*Assigned task:*
Extract the full set of records that follows, word for word.

*Object state change records:*

##########

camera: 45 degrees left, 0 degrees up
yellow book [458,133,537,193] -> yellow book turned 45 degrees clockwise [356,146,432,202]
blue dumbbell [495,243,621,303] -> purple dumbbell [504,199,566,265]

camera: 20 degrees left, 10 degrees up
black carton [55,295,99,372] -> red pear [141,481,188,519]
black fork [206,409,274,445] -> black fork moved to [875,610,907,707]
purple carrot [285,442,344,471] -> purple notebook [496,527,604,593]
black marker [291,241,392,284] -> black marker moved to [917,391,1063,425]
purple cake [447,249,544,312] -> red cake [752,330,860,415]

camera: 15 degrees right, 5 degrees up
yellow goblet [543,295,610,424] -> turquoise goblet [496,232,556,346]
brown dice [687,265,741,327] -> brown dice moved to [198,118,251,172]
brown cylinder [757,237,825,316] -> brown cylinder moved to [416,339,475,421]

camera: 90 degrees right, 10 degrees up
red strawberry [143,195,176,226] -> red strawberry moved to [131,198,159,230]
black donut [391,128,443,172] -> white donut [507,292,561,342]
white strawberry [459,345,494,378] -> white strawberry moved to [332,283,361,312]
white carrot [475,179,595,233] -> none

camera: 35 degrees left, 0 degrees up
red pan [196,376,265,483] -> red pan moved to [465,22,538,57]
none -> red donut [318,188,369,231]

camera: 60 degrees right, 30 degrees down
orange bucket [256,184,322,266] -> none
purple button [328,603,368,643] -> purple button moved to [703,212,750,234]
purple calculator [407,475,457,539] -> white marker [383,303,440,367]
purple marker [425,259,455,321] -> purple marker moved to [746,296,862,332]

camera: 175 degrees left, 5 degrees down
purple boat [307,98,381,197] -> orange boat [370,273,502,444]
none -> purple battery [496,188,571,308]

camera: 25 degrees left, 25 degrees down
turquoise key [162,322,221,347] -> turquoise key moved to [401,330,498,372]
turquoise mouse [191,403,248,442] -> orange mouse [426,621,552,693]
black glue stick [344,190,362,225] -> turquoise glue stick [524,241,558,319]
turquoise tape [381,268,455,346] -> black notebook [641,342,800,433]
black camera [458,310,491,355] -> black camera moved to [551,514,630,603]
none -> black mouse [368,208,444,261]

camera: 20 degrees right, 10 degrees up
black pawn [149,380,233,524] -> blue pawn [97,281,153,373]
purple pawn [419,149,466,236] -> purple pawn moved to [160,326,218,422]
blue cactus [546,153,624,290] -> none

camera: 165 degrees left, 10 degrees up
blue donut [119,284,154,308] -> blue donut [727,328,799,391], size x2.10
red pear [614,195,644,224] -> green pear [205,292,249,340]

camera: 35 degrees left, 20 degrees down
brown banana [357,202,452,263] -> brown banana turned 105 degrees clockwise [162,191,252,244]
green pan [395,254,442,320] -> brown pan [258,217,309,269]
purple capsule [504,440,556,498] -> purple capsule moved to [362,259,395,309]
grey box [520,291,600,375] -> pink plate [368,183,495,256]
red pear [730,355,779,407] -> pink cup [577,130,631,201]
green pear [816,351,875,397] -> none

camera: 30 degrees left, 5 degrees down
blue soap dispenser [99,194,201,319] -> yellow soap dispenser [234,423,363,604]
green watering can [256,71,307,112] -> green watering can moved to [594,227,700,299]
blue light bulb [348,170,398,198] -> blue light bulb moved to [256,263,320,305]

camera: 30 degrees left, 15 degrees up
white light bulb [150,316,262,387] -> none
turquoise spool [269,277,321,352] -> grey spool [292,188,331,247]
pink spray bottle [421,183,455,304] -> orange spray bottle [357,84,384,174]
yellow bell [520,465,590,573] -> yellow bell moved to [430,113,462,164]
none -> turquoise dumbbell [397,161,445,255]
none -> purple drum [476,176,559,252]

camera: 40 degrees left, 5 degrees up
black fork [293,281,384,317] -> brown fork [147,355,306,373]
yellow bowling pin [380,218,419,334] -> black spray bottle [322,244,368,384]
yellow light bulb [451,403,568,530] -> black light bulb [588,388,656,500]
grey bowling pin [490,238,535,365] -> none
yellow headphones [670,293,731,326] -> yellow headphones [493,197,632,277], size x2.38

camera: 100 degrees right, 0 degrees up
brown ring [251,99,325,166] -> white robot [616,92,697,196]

##########

*Exercise answer:*
camera: 45 degrees left, 0 degrees up
yellow book [458,133,537,193] -> yellow book turned 45 degrees clockwise [356,146,432,202]
blue dumbbell [495,243,621,303] -> purple dumbbell [504,199,566,265]

camera: 20 degrees left, 10 degrees up
black carton [55,295,99,372] -> red pear [141,481,188,519]
black fork [206,409,274,445] -> black fork moved to [875,610,907,707]
purple carrot [285,442,344,471] -> purple notebook [496,527,604,593]
black marker [291,241,392,284] -> black marker moved to [917,391,1063,425]
purple cake [447,249,544,312] -> red cake [752,330,860,415]

camera: 15 degrees right, 5 degrees up
yellow goblet [543,295,610,424] -> turquoise goblet [496,232,556,346]
brown dice [687,265,741,327] -> brown dice moved to [198,118,251,172]
brown cylinder [757,237,825,316] -> brown cylinder moved to [416,339,475,421]

camera: 90 degrees right, 10 degrees up
red strawberry [143,195,176,226] -> red strawberry moved to [131,198,159,230]
black donut [391,128,443,172] -> white donut [507,292,561,342]
white strawberry [459,345,494,378] -> white strawberry moved to [332,283,361,312]
white carrot [475,179,595,233] -> none

camera: 35 degrees left, 0 degrees up
red pan [196,376,265,483] -> red pan moved to [465,22,538,57]
none -> red donut [318,188,369,231]

camera: 60 degrees right, 30 degrees down
orange bucket [256,184,322,266] -> none
purple button [328,603,368,643] -> purple button moved to [703,212,750,234]
purple calculator [407,475,457,539] -> white marker [383,303,440,367]
purple marker [425,259,455,321] -> purple marker moved to [746,296,862,332]

camera: 175 degrees left, 5 degrees down
purple boat [307,98,381,197] -> orange boat [370,273,502,444]
none -> purple battery [496,188,571,308]

camera: 25 degrees left, 25 degrees down
turquoise key [162,322,221,347] -> turquoise key moved to [401,330,498,372]
turquoise mouse [191,403,248,442] -> orange mouse [426,621,552,693]
black glue stick [344,190,362,225] -> turquoise glue stick [524,241,558,319]
turquoise tape [381,268,455,346] -> black notebook [641,342,800,433]
black camera [458,310,491,355] -> black camera moved to [551,514,630,603]
none -> black mouse [368,208,444,261]

camera: 20 degrees right, 10 degrees up
black pawn [149,380,233,524] -> blue pawn [97,281,153,373]
purple pawn [419,149,466,236] -> purple pawn moved to [160,326,218,422]
blue cactus [546,153,624,290] -> none

camera: 165 degrees left, 10 degrees up
blue donut [119,284,154,308] -> blue donut [727,328,799,391], size x2.10
red pear [614,195,644,224] -> green pear [205,292,249,340]

camera: 35 degrees left, 20 degrees down
brown banana [357,202,452,263] -> brown banana turned 105 degrees clockwise [162,191,252,244]
green pan [395,254,442,320] -> brown pan [258,217,309,269]
purple capsule [504,440,556,498] -> purple capsule moved to [362,259,395,309]
grey box [520,291,600,375] -> pink plate [368,183,495,256]
red pear [730,355,779,407] -> pink cup [577,130,631,201]
green pear [816,351,875,397] -> none

camera: 30 degrees left, 5 degrees down
blue soap dispenser [99,194,201,319] -> yellow soap dispenser [234,423,363,604]
green watering can [256,71,307,112] -> green watering can moved to [594,227,700,299]
blue light bulb [348,170,398,198] -> blue light bulb moved to [256,263,320,305]

camera: 30 degrees left, 15 degrees up
white light bulb [150,316,262,387] -> none
turquoise spool [269,277,321,352] -> grey spool [292,188,331,247]
pink spray bottle [421,183,455,304] -> orange spray bottle [357,84,384,174]
yellow bell [520,465,590,573] -> yellow bell moved to [430,113,462,164]
none -> turquoise dumbbell [397,161,445,255]
none -> purple drum [476,176,559,252]

camera: 40 degrees left, 5 degrees up
black fork [293,281,384,317] -> brown fork [147,355,306,373]
yellow bowling pin [380,218,419,334] -> black spray bottle [322,244,368,384]
yellow light bulb [451,403,568,530] -> black light bulb [588,388,656,500]
grey bowling pin [490,238,535,365] -> none
yellow headphones [670,293,731,326] -> yellow headphones [493,197,632,277], size x2.38

camera: 100 degrees right, 0 degrees up
brown ring [251,99,325,166] -> white robot [616,92,697,196]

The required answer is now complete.